Work required =
When you reach the line that holds "[(539,142),(556,143),(557,121),(540,121),(539,142)]", start copying exactly and keep going through the final line of the data, leaving out pictures.

Data supplied =
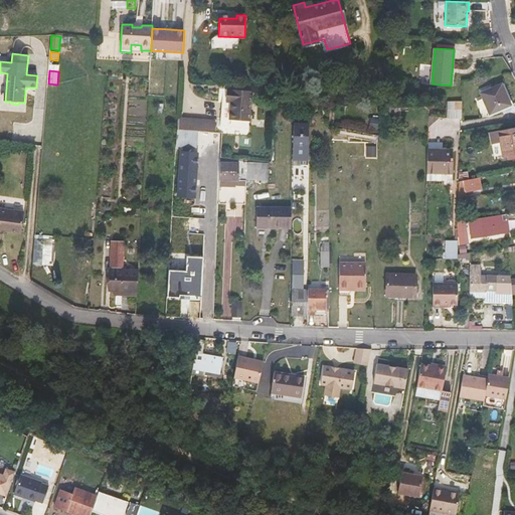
[(481,94),(490,114),(509,105),(501,84),(481,94)]
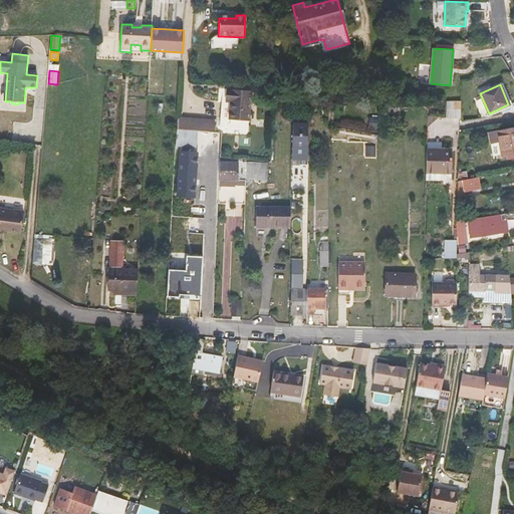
[(251,92),(226,90),(226,97),(229,97),(228,103),(231,103),(230,121),(250,122),(251,92)]
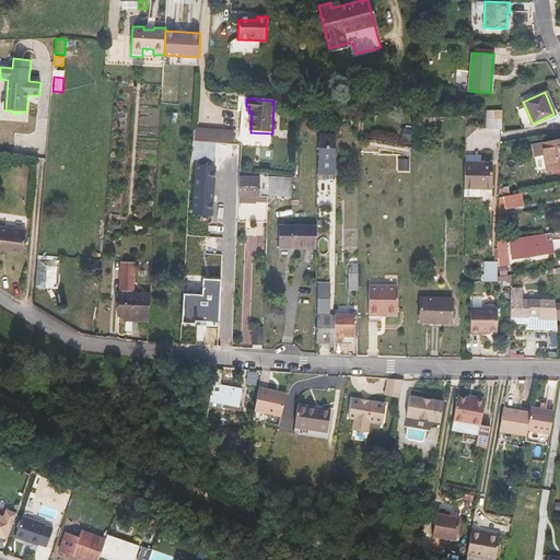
[(523,104),(517,106),(525,125),(531,121),(523,104)]
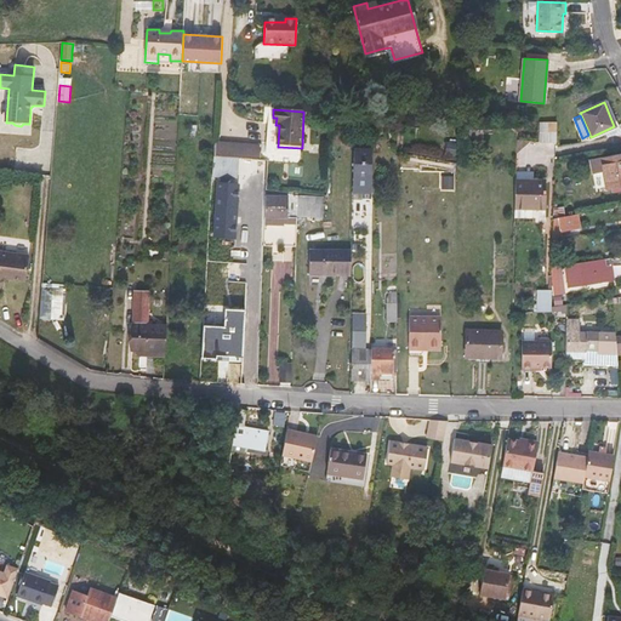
[(539,142),(556,143),(557,121),(540,121),(539,142)]
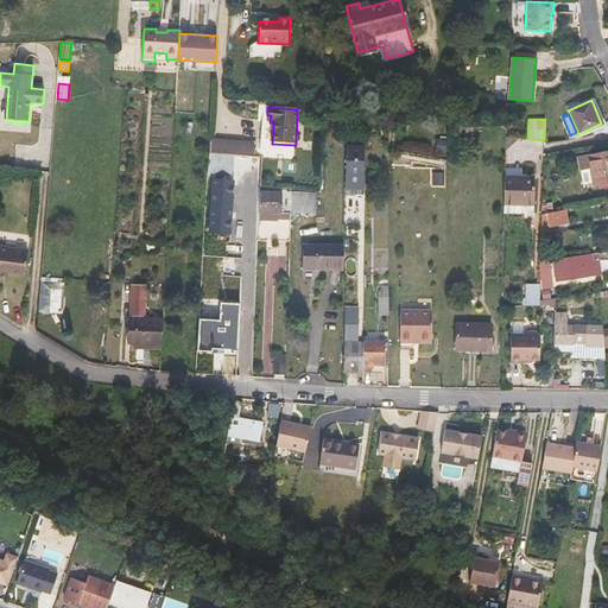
[(461,140),(474,140),(475,127),(461,127),(461,140)]
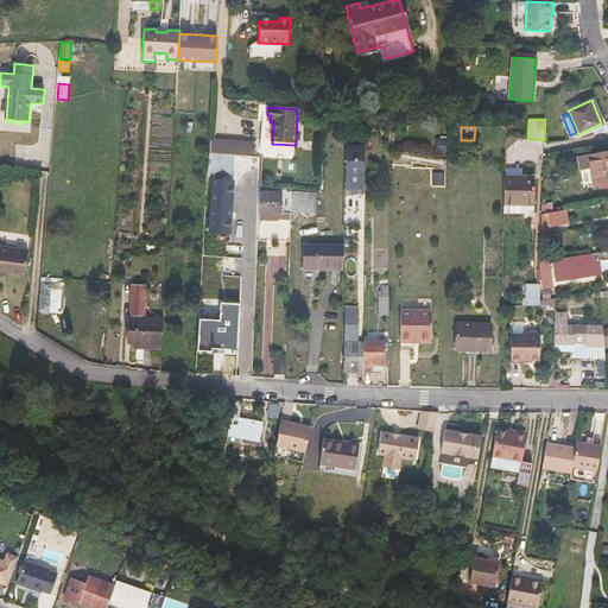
[(505,149),(512,144),(518,138),(506,137),(505,149)]
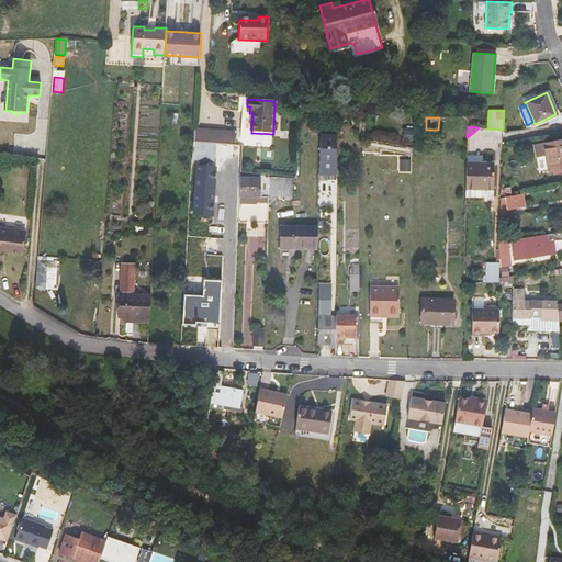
[(321,135),(321,166),(335,166),(336,135),(321,135)]
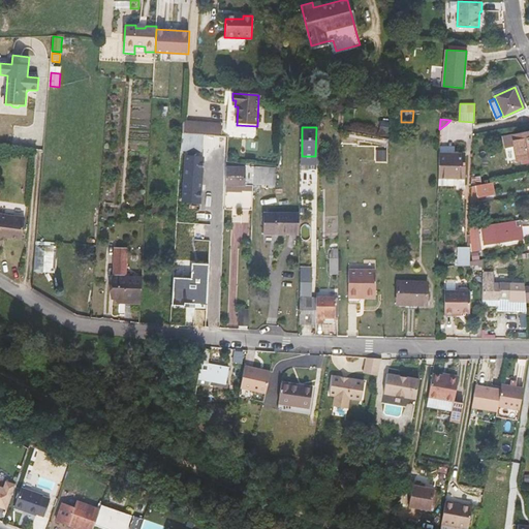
[(528,130),(503,135),(505,149),(515,147),(518,162),(528,159),(528,130)]
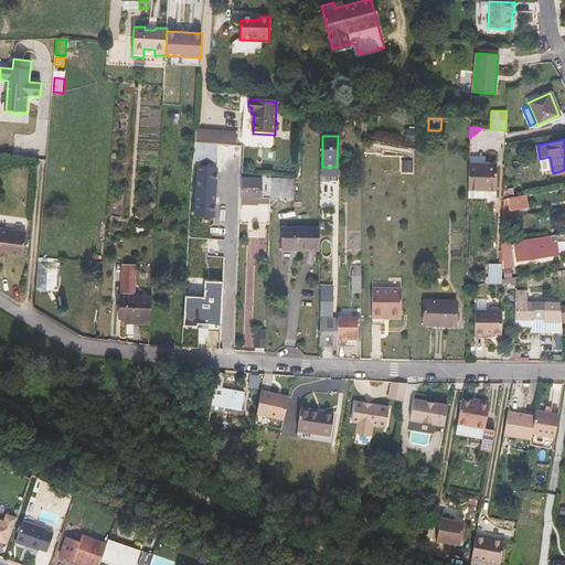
[(194,162),(216,163),(217,145),(195,144),(194,162)]
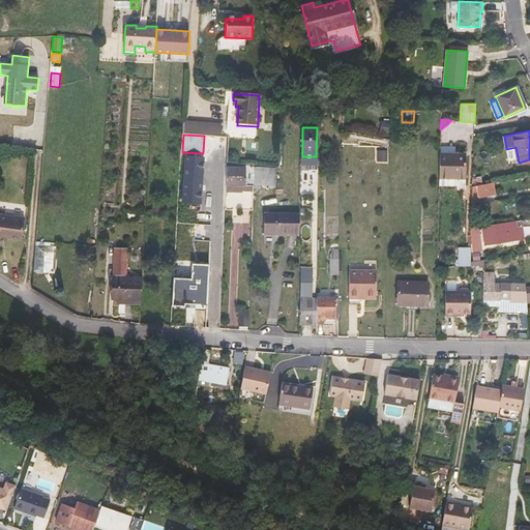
[(377,150),(377,162),(388,162),(388,150),(377,150)]
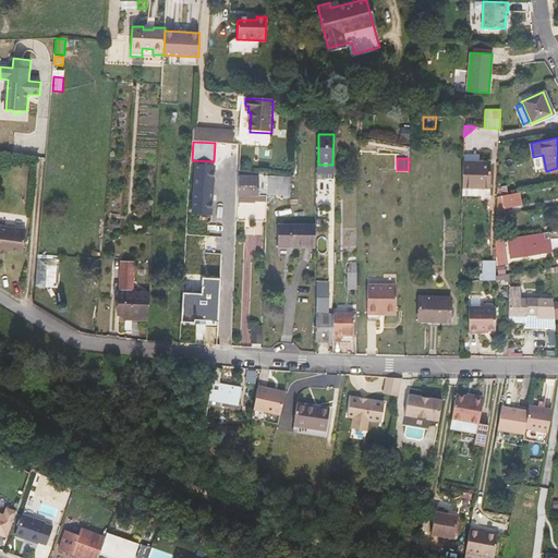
[(489,187),(490,164),(463,162),(462,186),(489,187)]
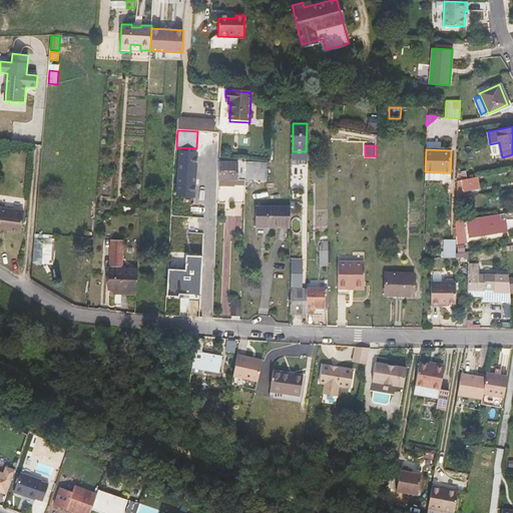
[(177,174),(176,195),(194,197),(196,155),(179,154),(178,166),(176,166),(176,174),(177,174)]
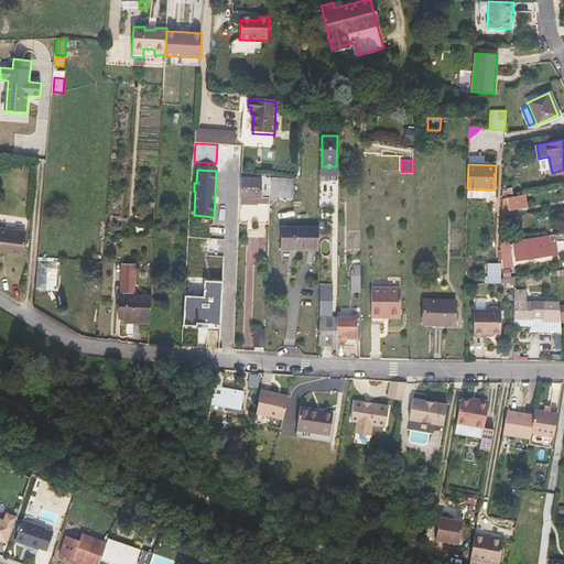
[(258,198),(257,217),(269,217),(270,195),(270,176),(241,175),(240,198),(258,198)]
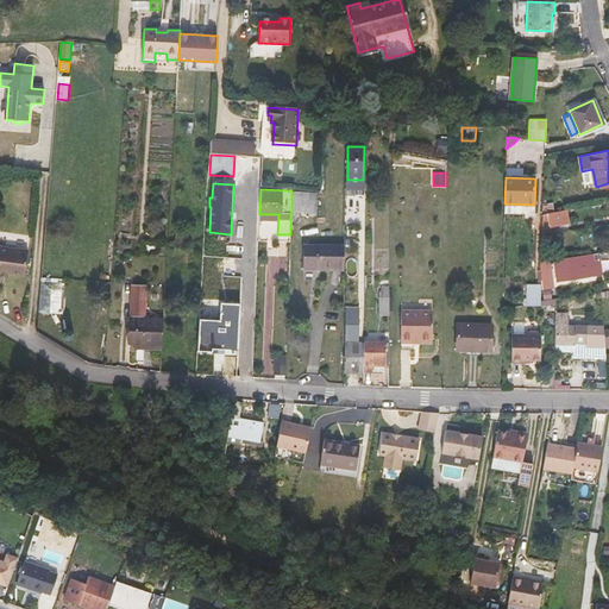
[(292,211),(315,212),(316,193),(292,190),(292,211)]
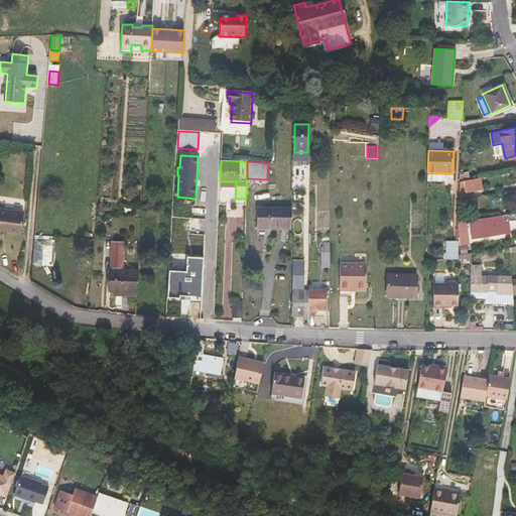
[(470,179),(469,171),(460,172),(460,181),(464,180),(470,179)]
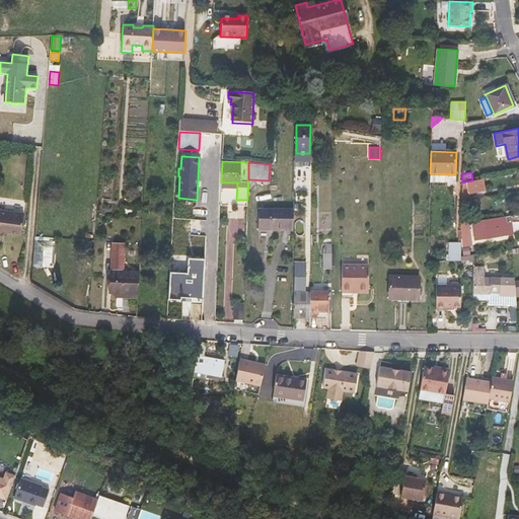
[(468,193),(485,190),(483,178),(472,180),(466,181),(468,193)]
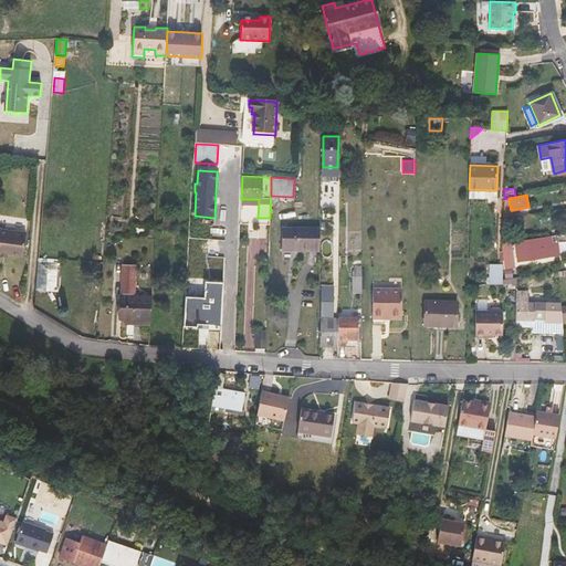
[(23,257),(27,231),(0,227),(0,255),(7,257),(7,254),(23,257)]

Written response =
[(539,142),(556,143),(557,121),(540,121),(539,142)]
[(461,140),(474,140),(475,127),(461,127),(461,140)]
[(505,149),(512,144),(518,138),(506,137),(505,149)]
[(321,135),(321,166),(335,166),(336,135),(321,135)]
[(528,130),(503,135),(505,149),(515,147),(518,162),(528,159),(528,130)]
[(194,162),(216,163),(217,145),(195,144),(194,162)]
[(377,150),(377,162),(388,162),(388,150),(377,150)]
[(489,187),(490,164),(463,162),(462,186),(489,187)]
[(177,174),(176,195),(194,197),(196,155),(179,154),(178,166),(176,166),(176,174),(177,174)]
[(258,198),(257,217),(269,217),(270,195),(270,176),(241,175),(240,198),(258,198)]
[(292,211),(315,212),(316,193),(292,190),(292,211)]
[(470,179),(469,171),(460,172),(460,181),(464,180),(470,179)]
[(468,193),(485,190),(483,178),(472,180),(466,181),(468,193)]
[(23,257),(27,231),(0,227),(0,255),(7,257),(7,254),(23,257)]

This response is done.